Collected data —
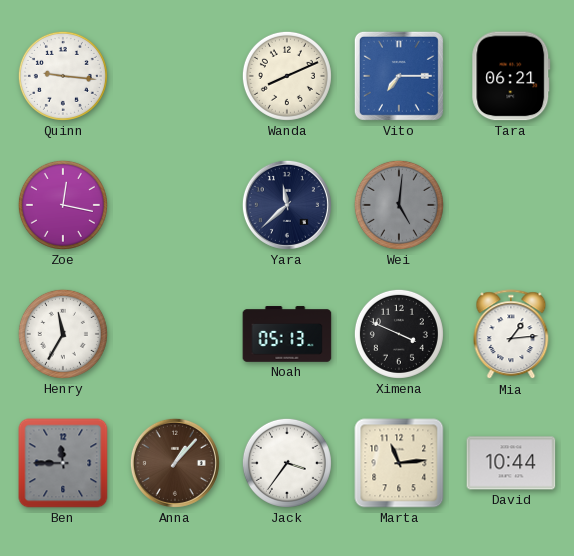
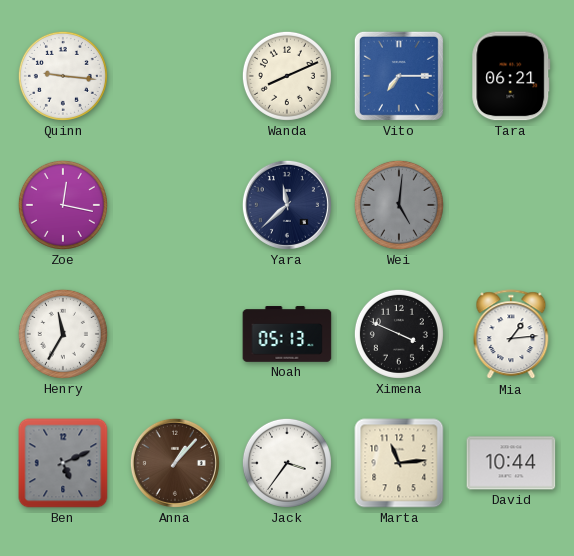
Ben: 11:45 -> 5:11
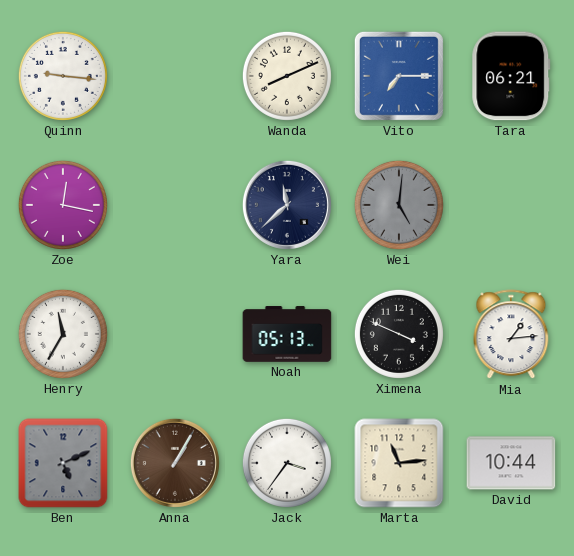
Anna: 1:07 -> 1:05
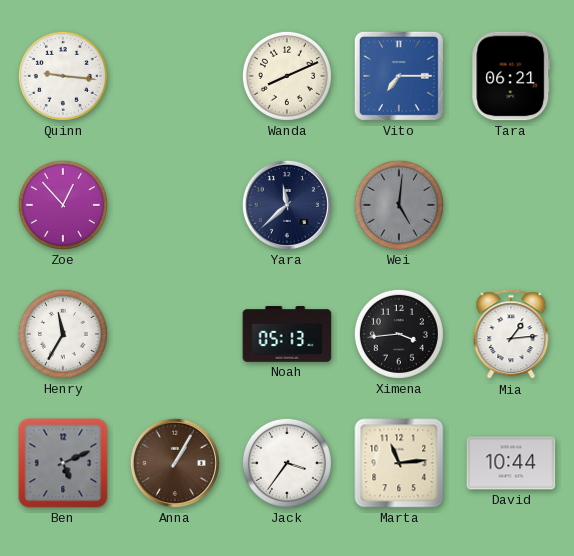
Zoe: 12:17 -> 12:53
Ximena: 3:49 -> 3:44
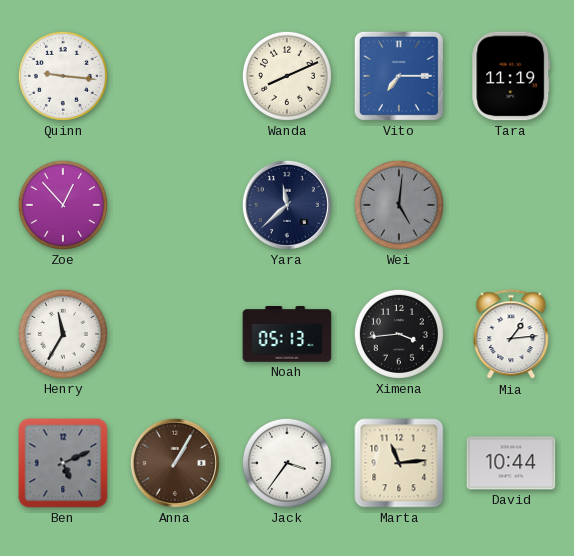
Tara: 06:21 -> 11:19
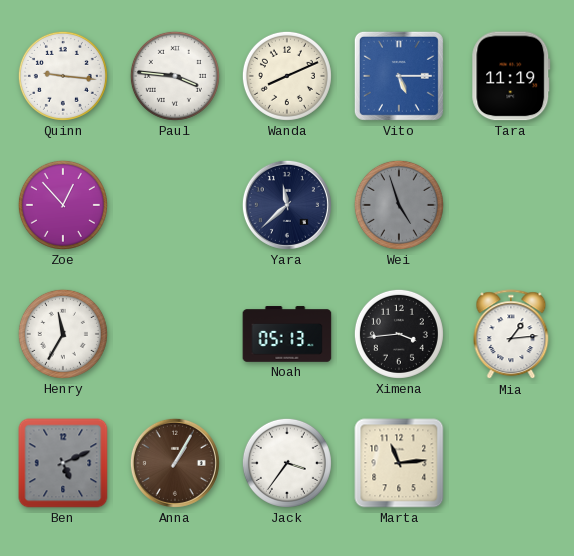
Paul: none -> 3:46
Vito: 7:15 -> 5:15
Wei: 5:01 -> 4:57
David: 10:44 -> none
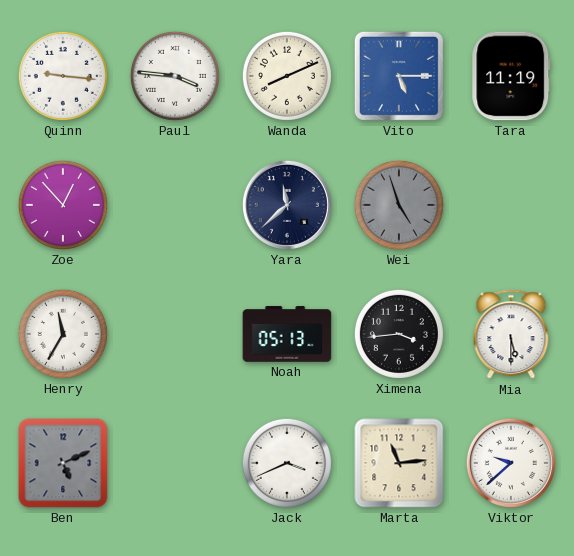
Mia: 1:14 -> 5:30
Anna: 1:05 -> none
Jack: 3:36 -> 3:41
Viktor: none -> 9:38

WHAT THE EXERCISE ASKS —
Retype every line of the listing above character for character, leaving out the picture lines.

SOLUTION TO THIS TASK —
Ben: 11:45 -> 5:11
Anna: 1:07 -> 1:05
Zoe: 12:17 -> 12:53
Ximena: 3:49 -> 3:44
Tara: 06:21 -> 11:19
Paul: none -> 3:46
Vito: 7:15 -> 5:15
Wei: 5:01 -> 4:57
David: 10:44 -> none
Mia: 1:14 -> 5:30
Anna: 1:05 -> none
Jack: 3:36 -> 3:41
Viktor: none -> 9:38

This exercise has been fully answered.